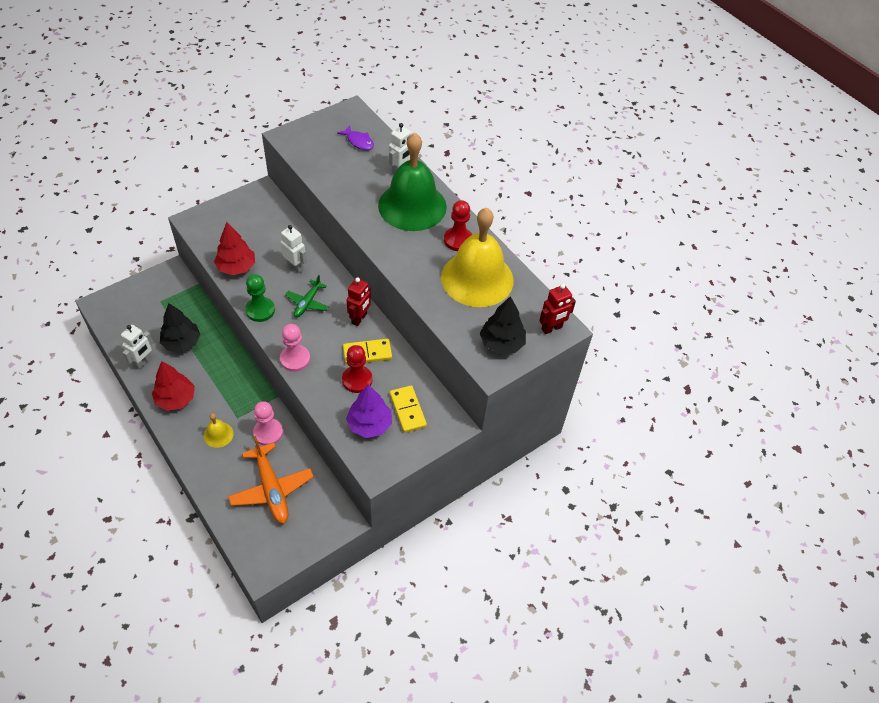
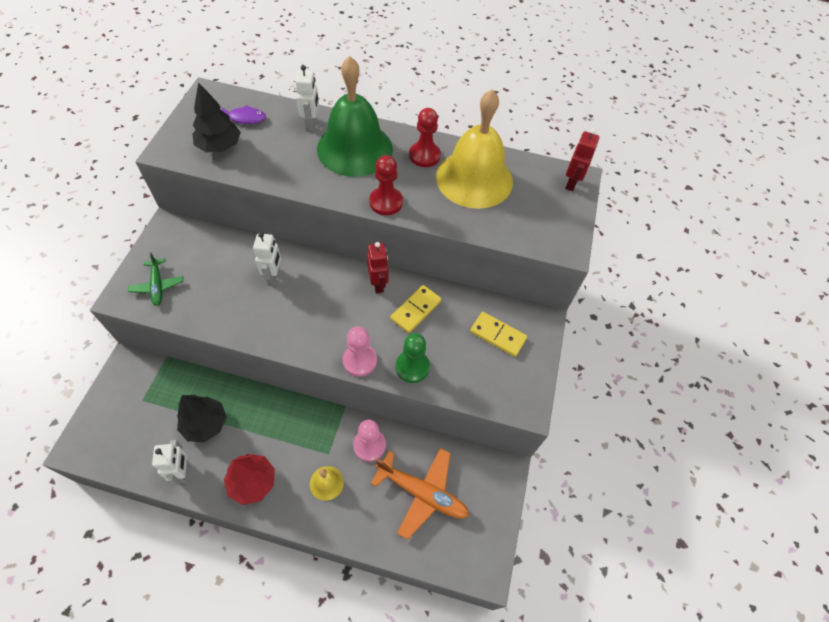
camera: 40 degrees left, 5 degrees up
(236, 267) = (215, 313): red tree -> none
(260, 310) = (281, 338): green pawn -> green pawn (412, 367)
(295, 267) = (273, 276): white robot -> white robot turned 90 degrees clockwise
(307, 303) = (318, 301): green plane -> green plane (158, 286)
(357, 380) = (432, 340): red pawn -> red pawn (386, 202)
(369, 424) = (481, 371): purple tree -> none
(501, 343) = (551, 221): black tree -> black tree (219, 146)

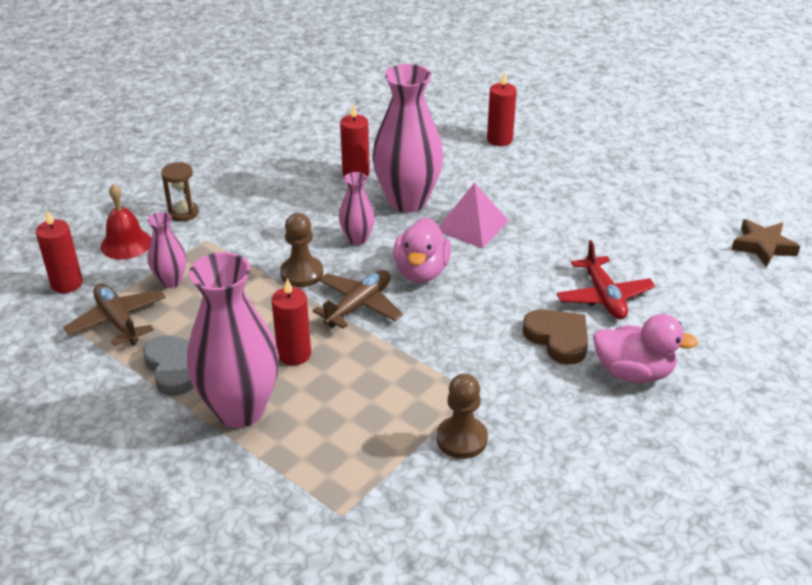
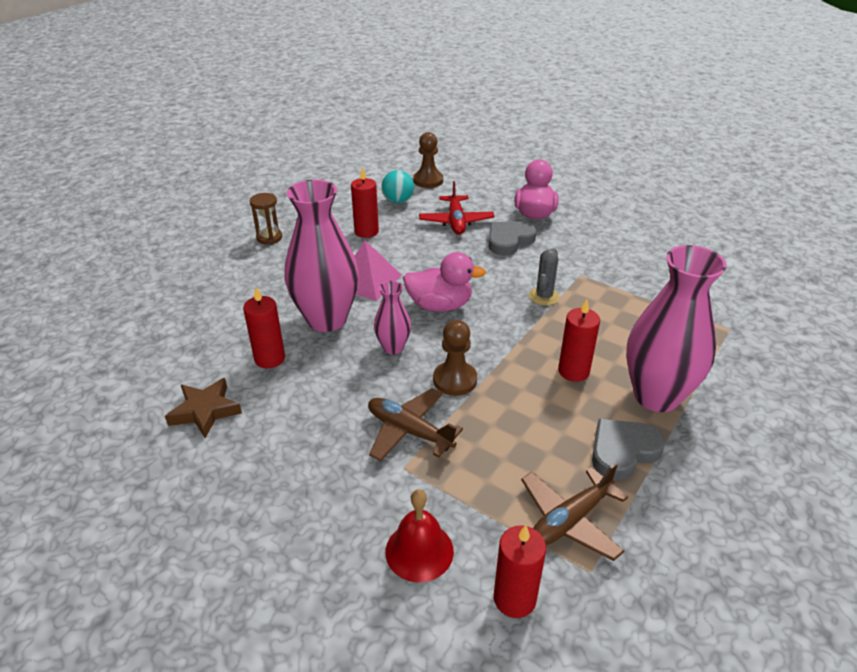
camera: 95 degrees left, 0 degrees up
(171, 281) = (488, 485): pink vase -> none
(183, 213) = (347, 502): brown hourglass -> brown hourglass (269, 238)
(359, 306) = (496, 338): brown plane -> brown plane (409, 431)
(430, 352) = (544, 296): none -> grey cactus
(461, 439) = (629, 279): brown pawn -> brown pawn (428, 180)
(499, 139) = (220, 268): red candle -> red candle (366, 231)
(558, 338) = (509, 240): brown heart -> grey heart
(604, 297) = (456, 221): red plane -> red plane turned 105 degrees clockwise
(652, 251) = (398, 201): none -> turquoise ball
(763, 246) = (388, 163): brown star -> brown star (205, 411)

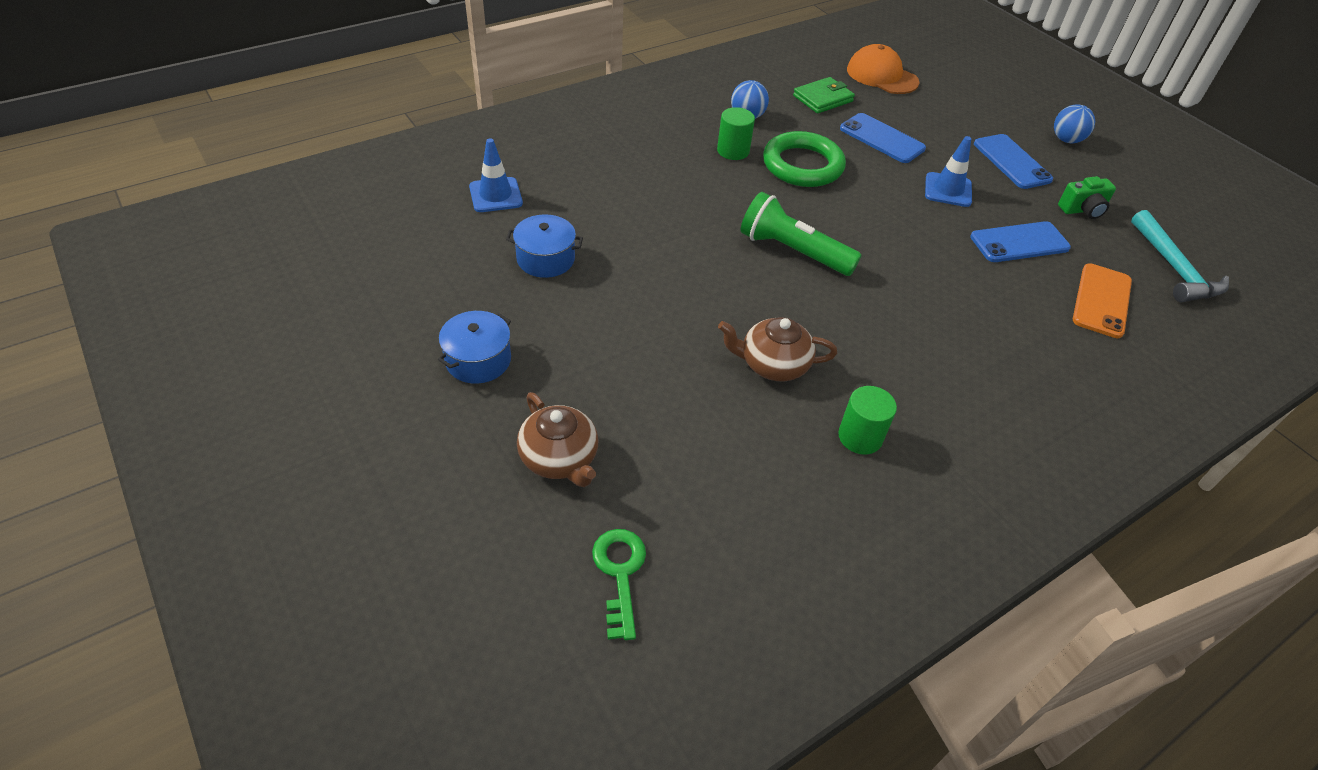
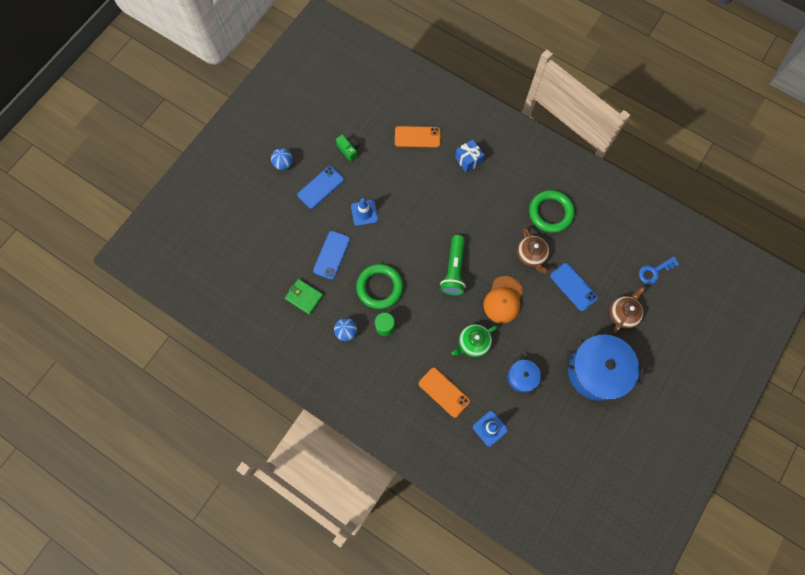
camera: 110 degrees left, 25 degrees up
(478, 360) = (596, 371): blue pot -> blue pot, size x2.00
(589, 171) = (444, 392): none -> orange phone
(620, 573) = (654, 271): green key -> blue key
(646, 227) = (473, 343): none -> green teapot
(860, 437) = (550, 213): green cylinder -> green ring
(882, 76) = (259, 271): orange cap -> orange cap (503, 299)
(1019, 242) = (392, 174): blue phone -> blue phone (573, 287)
(1031, 353) = (468, 160): none -> blue gift
(1174, 268) = (376, 110): turquoise hammer -> none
○ ○ ○ ○ ○ ○ ○
Problem description ->
All that is wanted is the run of lines from the start of the material through the line that holds "camera: 95 degrees left, 0 degrees up", retyped exactly, with no pictures.

Solution to this task ->
camera: 40 degrees left, 5 degrees up
(236, 267) = (215, 313): red tree -> none
(260, 310) = (281, 338): green pawn -> green pawn (412, 367)
(295, 267) = (273, 276): white robot -> white robot turned 90 degrees clockwise
(307, 303) = (318, 301): green plane -> green plane (158, 286)
(357, 380) = (432, 340): red pawn -> red pawn (386, 202)
(369, 424) = (481, 371): purple tree -> none
(501, 343) = (551, 221): black tree -> black tree (219, 146)

camera: 95 degrees left, 0 degrees up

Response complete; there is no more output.